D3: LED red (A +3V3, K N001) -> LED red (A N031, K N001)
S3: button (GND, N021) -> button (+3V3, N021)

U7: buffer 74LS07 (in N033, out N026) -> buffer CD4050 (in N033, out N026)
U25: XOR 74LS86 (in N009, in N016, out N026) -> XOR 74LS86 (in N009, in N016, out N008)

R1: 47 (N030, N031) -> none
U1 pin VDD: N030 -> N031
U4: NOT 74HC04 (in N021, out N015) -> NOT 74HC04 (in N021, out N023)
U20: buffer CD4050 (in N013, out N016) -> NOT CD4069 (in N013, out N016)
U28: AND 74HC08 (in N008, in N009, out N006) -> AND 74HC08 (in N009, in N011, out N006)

==============================

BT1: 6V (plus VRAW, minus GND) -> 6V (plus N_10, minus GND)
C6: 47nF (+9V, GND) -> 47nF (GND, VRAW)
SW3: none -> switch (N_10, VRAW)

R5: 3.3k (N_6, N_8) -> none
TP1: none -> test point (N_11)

==============================

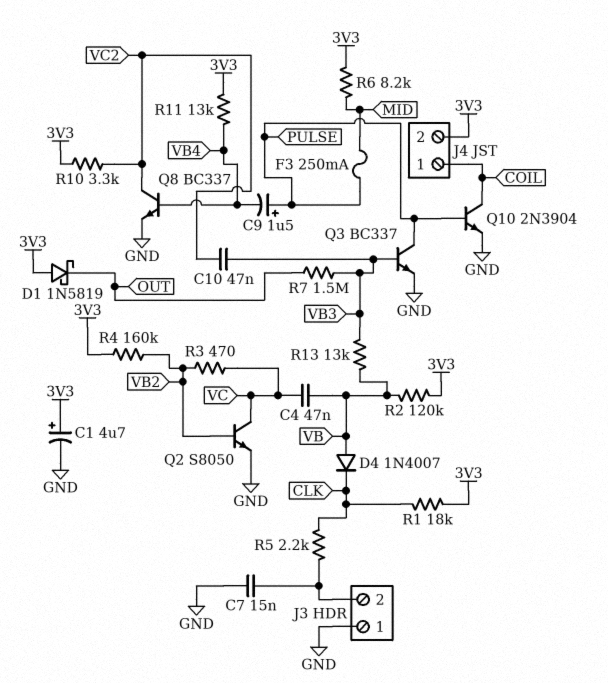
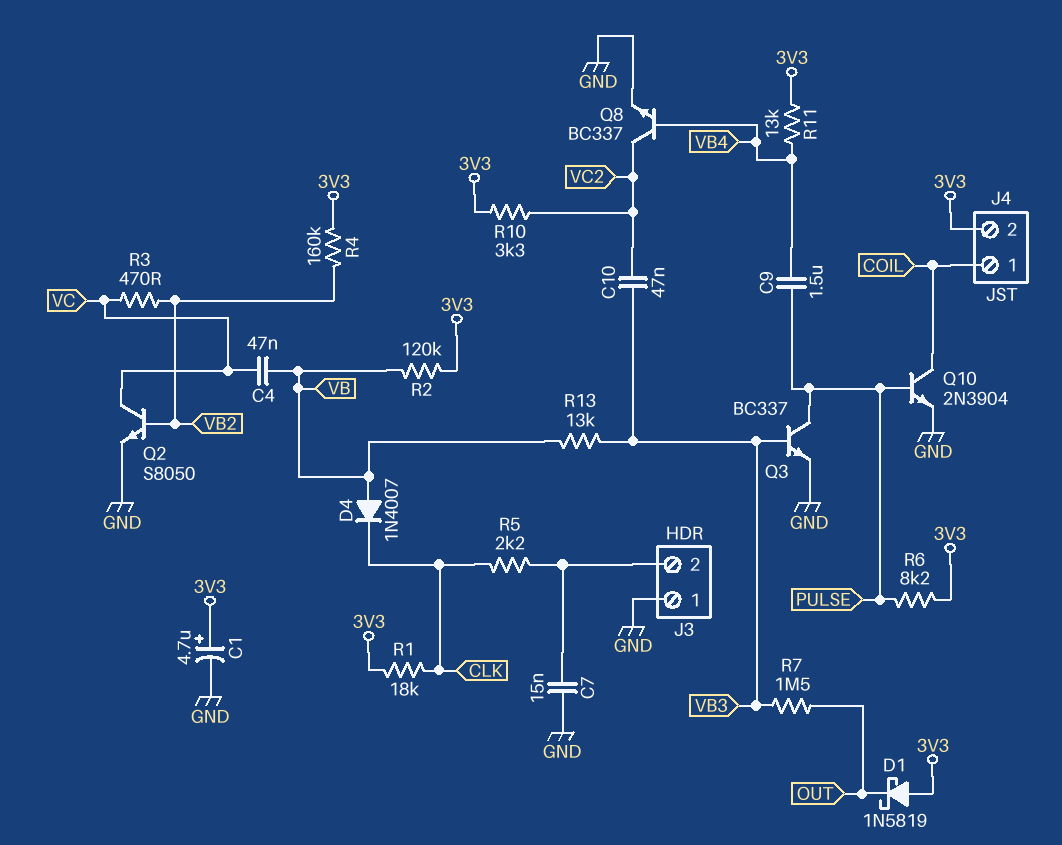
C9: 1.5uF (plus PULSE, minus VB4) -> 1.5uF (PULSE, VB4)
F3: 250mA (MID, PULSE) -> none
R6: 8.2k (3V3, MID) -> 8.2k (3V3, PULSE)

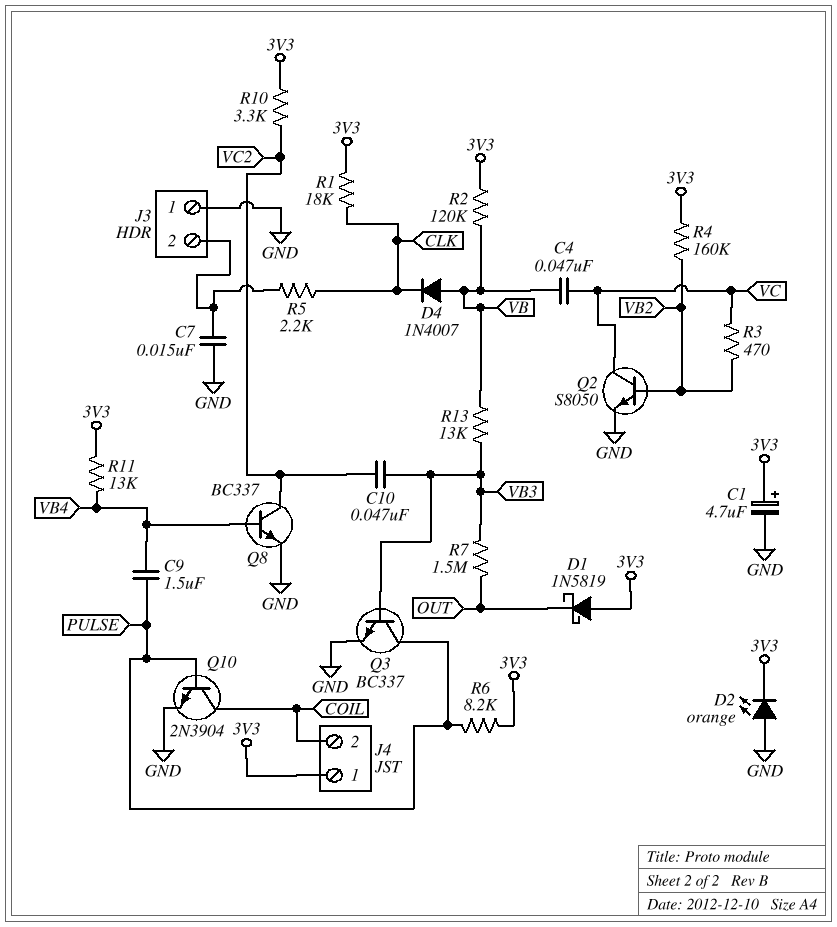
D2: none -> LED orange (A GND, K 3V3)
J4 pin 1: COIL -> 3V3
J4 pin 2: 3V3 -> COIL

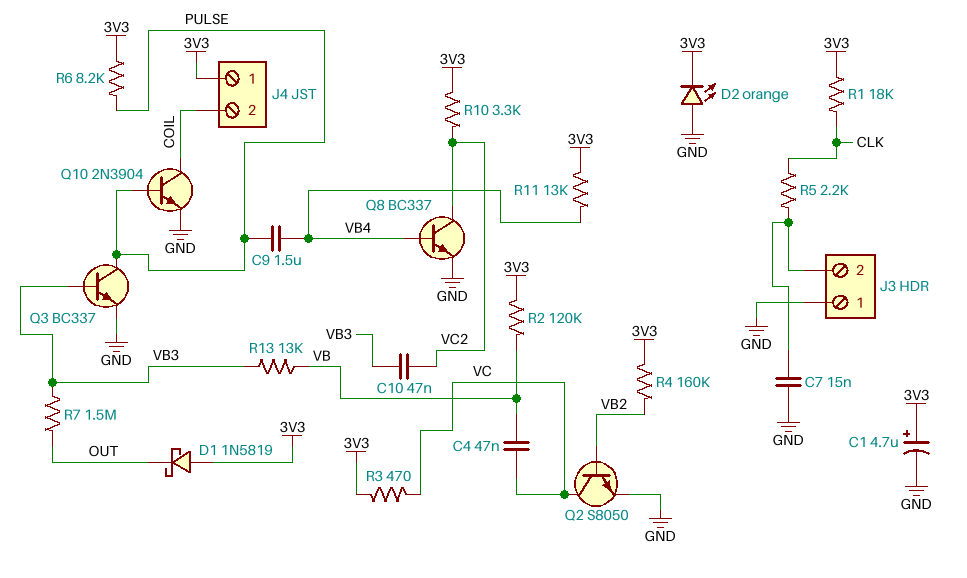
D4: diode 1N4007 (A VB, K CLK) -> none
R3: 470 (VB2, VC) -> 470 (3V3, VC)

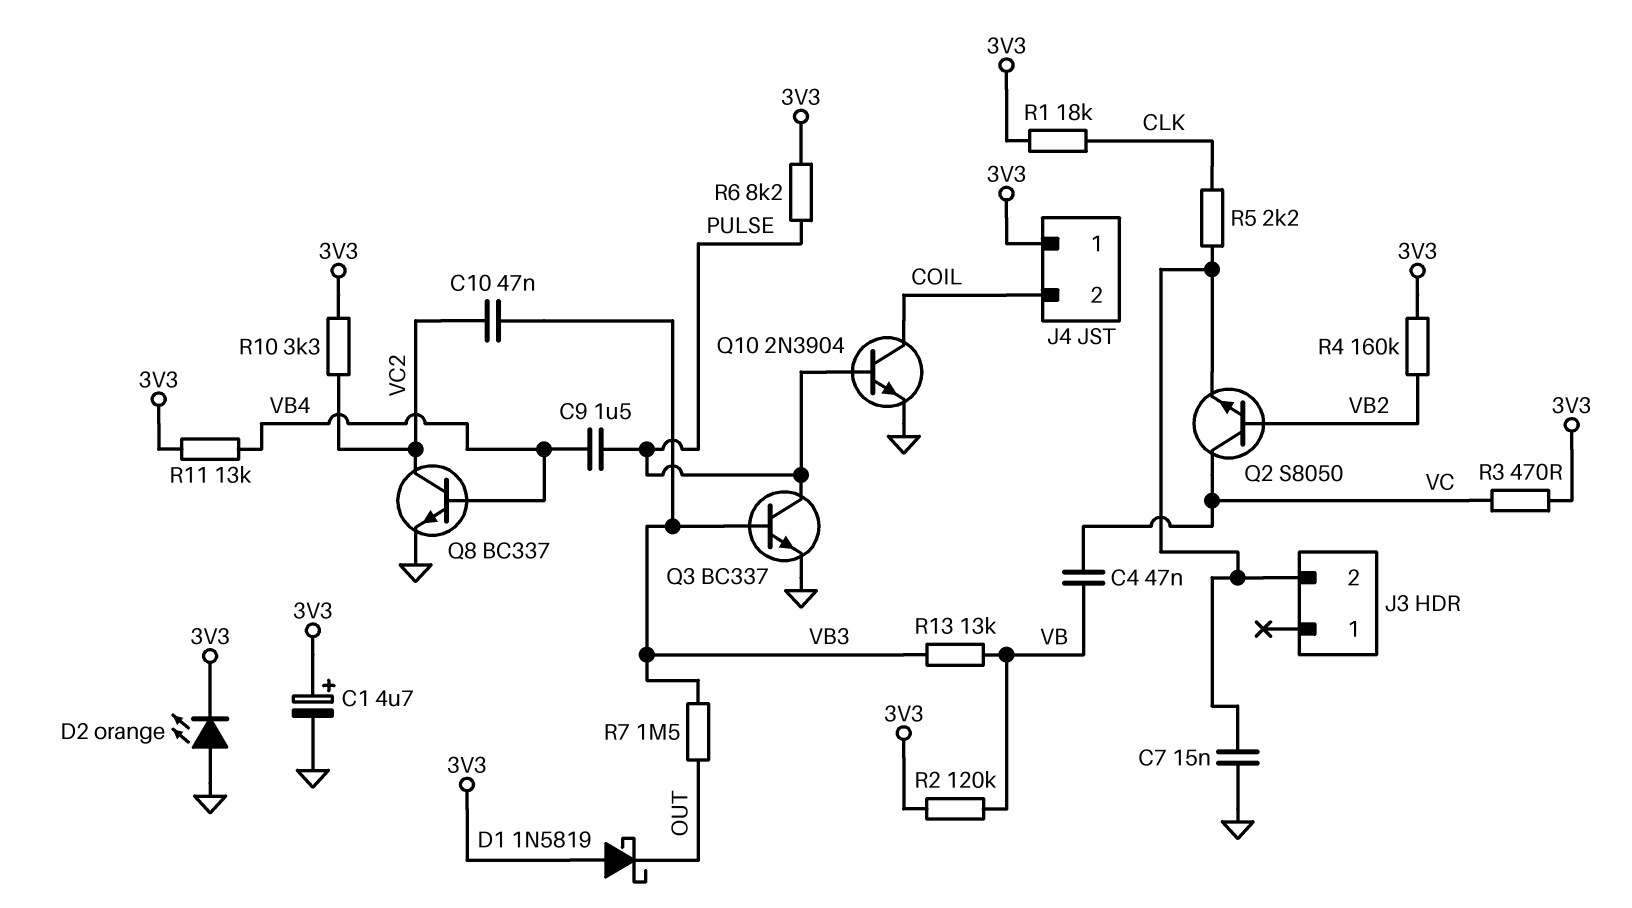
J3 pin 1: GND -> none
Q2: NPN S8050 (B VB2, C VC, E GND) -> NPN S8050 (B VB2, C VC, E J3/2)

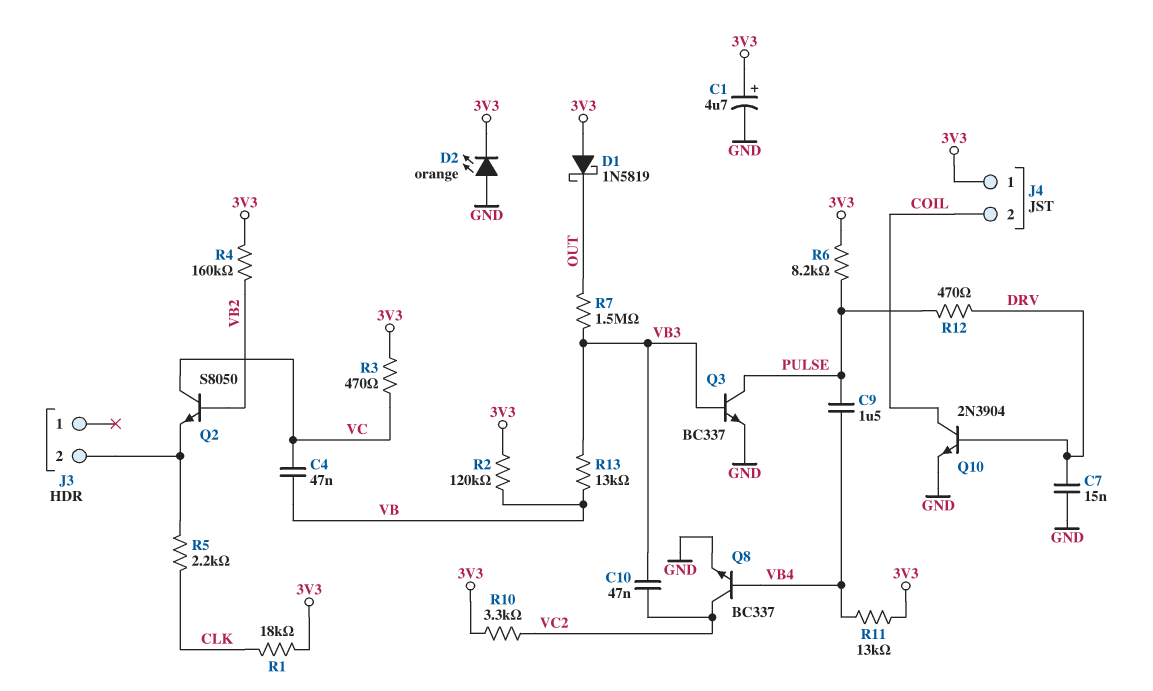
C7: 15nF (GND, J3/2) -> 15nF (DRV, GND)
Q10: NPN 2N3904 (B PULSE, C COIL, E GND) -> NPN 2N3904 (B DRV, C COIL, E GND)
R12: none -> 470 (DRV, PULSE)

==============================

#### [AIM OF THE EXERCISE]
Lines holding "none" in the data above: copy each of them.

#### [SOLUTION TO THE PROBLEM]
R1: 47 (N030, N031) -> none
SW3: none -> switch (N_10, VRAW)
R5: 3.3k (N_6, N_8) -> none
TP1: none -> test point (N_11)
F3: 250mA (MID, PULSE) -> none
D2: none -> LED orange (A GND, K 3V3)
D4: diode 1N4007 (A VB, K CLK) -> none
J3 pin 1: GND -> none
R12: none -> 470 (DRV, PULSE)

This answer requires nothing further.